··· MATERIAL FOR THE TASK

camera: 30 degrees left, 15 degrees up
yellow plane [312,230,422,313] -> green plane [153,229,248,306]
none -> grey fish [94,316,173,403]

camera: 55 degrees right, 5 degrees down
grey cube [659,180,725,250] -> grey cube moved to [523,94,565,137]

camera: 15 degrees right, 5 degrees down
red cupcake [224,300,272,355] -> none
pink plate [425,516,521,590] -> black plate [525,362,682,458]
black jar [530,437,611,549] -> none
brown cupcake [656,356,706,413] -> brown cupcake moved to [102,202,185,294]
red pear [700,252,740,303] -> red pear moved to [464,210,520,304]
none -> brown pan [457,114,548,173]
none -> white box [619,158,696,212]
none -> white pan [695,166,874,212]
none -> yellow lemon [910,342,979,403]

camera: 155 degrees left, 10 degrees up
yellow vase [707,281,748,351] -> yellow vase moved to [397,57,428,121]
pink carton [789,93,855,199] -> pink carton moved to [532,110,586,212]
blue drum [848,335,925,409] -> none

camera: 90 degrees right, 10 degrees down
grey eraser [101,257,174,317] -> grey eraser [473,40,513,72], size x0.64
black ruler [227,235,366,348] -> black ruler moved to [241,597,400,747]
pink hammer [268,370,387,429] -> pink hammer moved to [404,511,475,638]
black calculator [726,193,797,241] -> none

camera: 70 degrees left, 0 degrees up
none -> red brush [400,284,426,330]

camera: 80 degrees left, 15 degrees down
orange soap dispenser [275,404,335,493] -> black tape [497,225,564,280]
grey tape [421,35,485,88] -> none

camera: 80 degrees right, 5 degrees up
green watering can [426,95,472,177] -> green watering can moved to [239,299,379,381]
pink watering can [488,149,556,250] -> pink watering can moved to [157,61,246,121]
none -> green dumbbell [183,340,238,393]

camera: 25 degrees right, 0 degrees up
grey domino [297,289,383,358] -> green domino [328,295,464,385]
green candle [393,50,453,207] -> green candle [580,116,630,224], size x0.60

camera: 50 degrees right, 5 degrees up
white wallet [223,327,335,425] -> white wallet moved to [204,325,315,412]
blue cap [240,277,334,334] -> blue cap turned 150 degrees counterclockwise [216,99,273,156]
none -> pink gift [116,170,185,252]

······

■ PROBLEM DETAILS:
Reproduce only the lines running from the one with "grey cube [659,180,725,250]" through the final line of the listing above, both ends included.

■ TASK RESPONSE:
grey cube [659,180,725,250] -> grey cube moved to [523,94,565,137]

camera: 15 degrees right, 5 degrees down
red cupcake [224,300,272,355] -> none
pink plate [425,516,521,590] -> black plate [525,362,682,458]
black jar [530,437,611,549] -> none
brown cupcake [656,356,706,413] -> brown cupcake moved to [102,202,185,294]
red pear [700,252,740,303] -> red pear moved to [464,210,520,304]
none -> brown pan [457,114,548,173]
none -> white box [619,158,696,212]
none -> white pan [695,166,874,212]
none -> yellow lemon [910,342,979,403]

camera: 155 degrees left, 10 degrees up
yellow vase [707,281,748,351] -> yellow vase moved to [397,57,428,121]
pink carton [789,93,855,199] -> pink carton moved to [532,110,586,212]
blue drum [848,335,925,409] -> none

camera: 90 degrees right, 10 degrees down
grey eraser [101,257,174,317] -> grey eraser [473,40,513,72], size x0.64
black ruler [227,235,366,348] -> black ruler moved to [241,597,400,747]
pink hammer [268,370,387,429] -> pink hammer moved to [404,511,475,638]
black calculator [726,193,797,241] -> none

camera: 70 degrees left, 0 degrees up
none -> red brush [400,284,426,330]

camera: 80 degrees left, 15 degrees down
orange soap dispenser [275,404,335,493] -> black tape [497,225,564,280]
grey tape [421,35,485,88] -> none

camera: 80 degrees right, 5 degrees up
green watering can [426,95,472,177] -> green watering can moved to [239,299,379,381]
pink watering can [488,149,556,250] -> pink watering can moved to [157,61,246,121]
none -> green dumbbell [183,340,238,393]

camera: 25 degrees right, 0 degrees up
grey domino [297,289,383,358] -> green domino [328,295,464,385]
green candle [393,50,453,207] -> green candle [580,116,630,224], size x0.60

camera: 50 degrees right, 5 degrees up
white wallet [223,327,335,425] -> white wallet moved to [204,325,315,412]
blue cap [240,277,334,334] -> blue cap turned 150 degrees counterclockwise [216,99,273,156]
none -> pink gift [116,170,185,252]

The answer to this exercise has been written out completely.